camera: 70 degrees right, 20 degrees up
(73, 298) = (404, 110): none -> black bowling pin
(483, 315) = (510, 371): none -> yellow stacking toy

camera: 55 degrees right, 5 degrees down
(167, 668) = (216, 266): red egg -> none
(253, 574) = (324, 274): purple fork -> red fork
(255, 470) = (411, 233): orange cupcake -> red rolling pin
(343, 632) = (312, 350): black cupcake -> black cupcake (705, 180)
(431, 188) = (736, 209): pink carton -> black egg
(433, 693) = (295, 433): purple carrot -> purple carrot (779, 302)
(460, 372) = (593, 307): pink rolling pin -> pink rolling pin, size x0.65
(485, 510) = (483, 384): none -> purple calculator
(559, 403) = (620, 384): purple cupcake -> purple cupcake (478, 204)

* * *

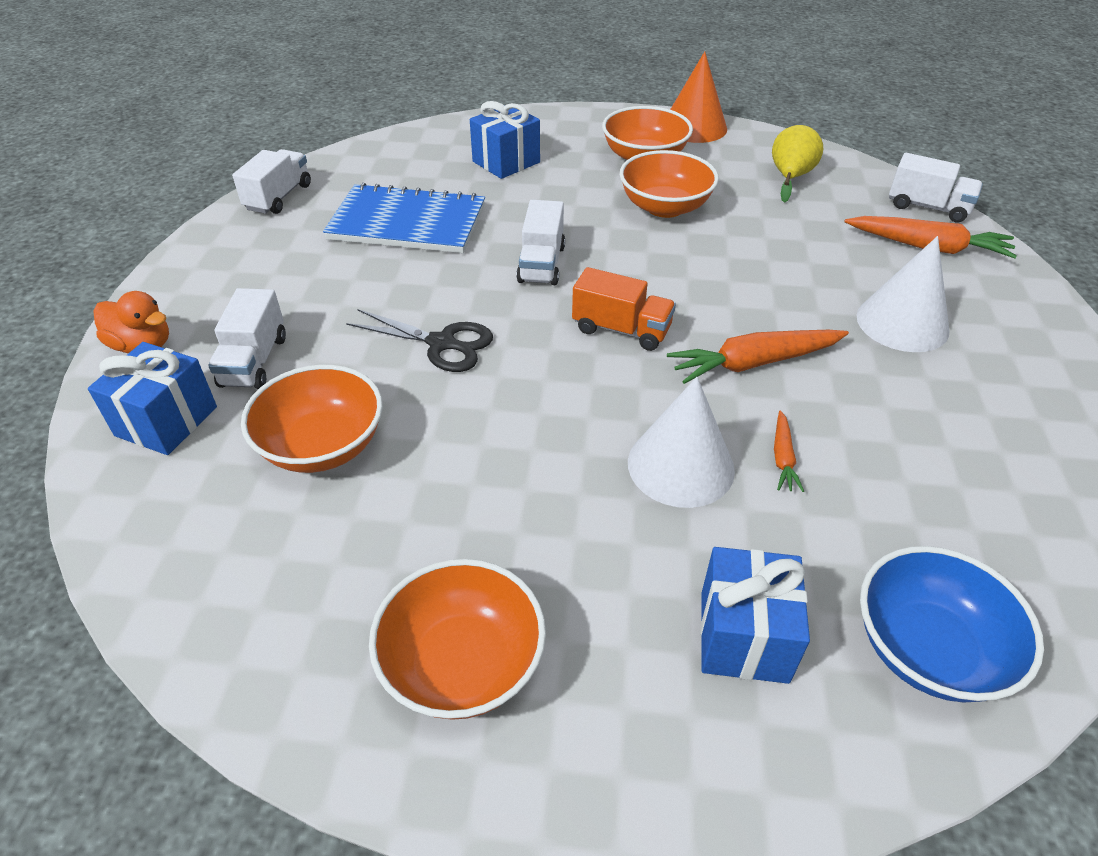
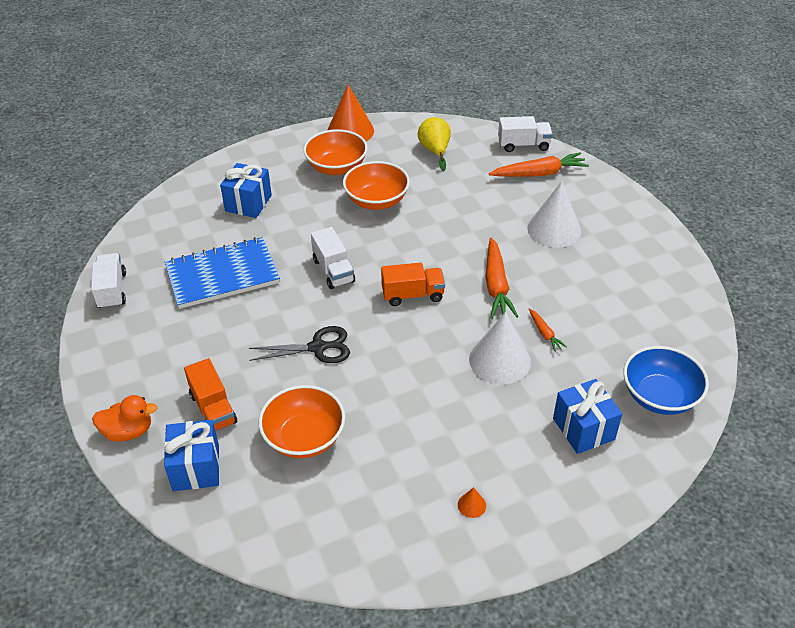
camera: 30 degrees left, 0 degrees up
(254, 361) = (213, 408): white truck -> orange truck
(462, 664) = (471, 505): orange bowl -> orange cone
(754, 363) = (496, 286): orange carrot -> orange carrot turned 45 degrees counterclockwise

--

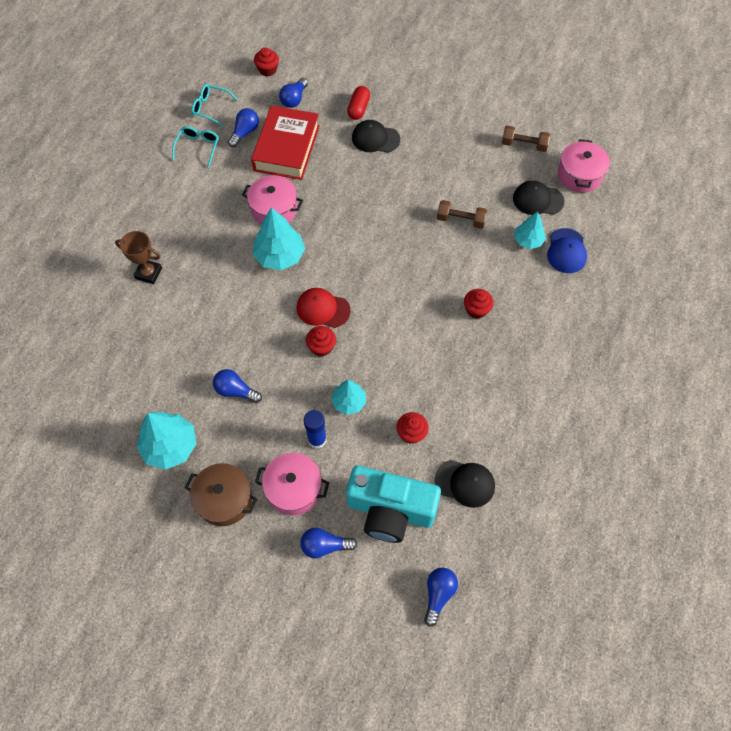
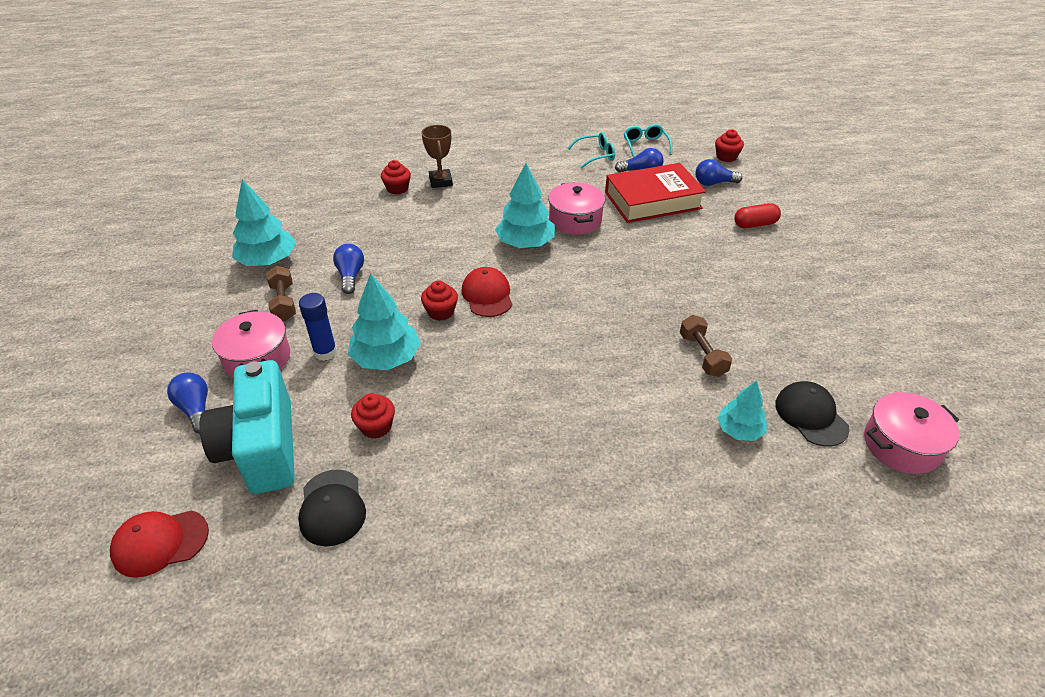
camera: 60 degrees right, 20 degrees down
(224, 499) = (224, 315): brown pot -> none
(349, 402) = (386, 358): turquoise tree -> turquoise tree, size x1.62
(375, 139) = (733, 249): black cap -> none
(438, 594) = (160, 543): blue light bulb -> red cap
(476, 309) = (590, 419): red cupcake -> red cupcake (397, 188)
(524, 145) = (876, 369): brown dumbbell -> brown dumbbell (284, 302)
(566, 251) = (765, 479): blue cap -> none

→ **Activity**:
Scan the records for the word "right". Copy each line where it turns up.

→ **Solution to this problem**:
camera: 70 degrees right, 20 degrees up
camera: 55 degrees right, 5 degrees down
camera: 60 degrees right, 20 degrees down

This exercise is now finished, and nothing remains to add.